▶ [Assignment] Copy the entries below word for word, but omit any pictures they contain.

┌────────

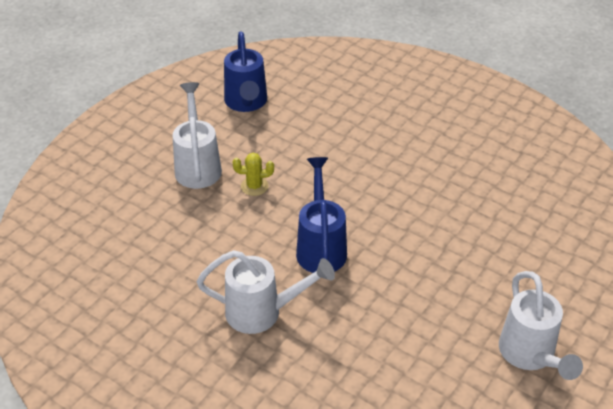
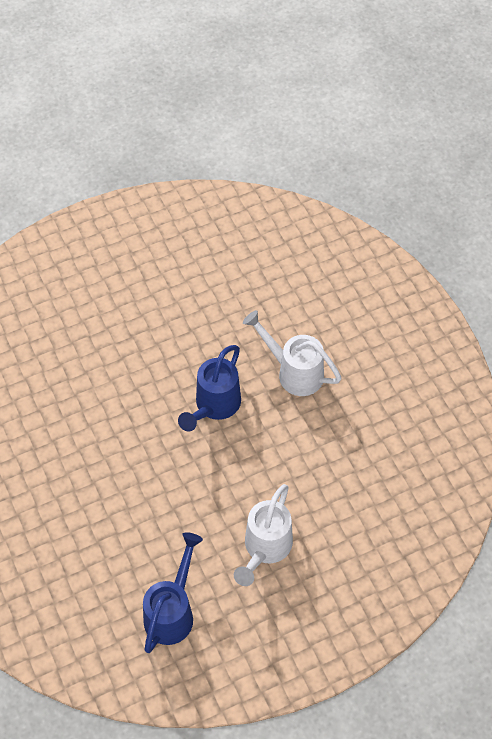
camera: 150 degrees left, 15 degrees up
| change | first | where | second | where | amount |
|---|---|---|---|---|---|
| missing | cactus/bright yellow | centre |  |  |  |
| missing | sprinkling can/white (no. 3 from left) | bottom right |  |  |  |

└────────

▶ [Exercise response]
camera: 150 degrees left, 15 degrees up
| change | first | where | second | where | amount |
|---|---|---|---|---|---|
| missing | cactus/bright yellow | centre |  |  |  |
| missing | sprinkling can/white (no. 3 from left) | bottom right |  |  |  |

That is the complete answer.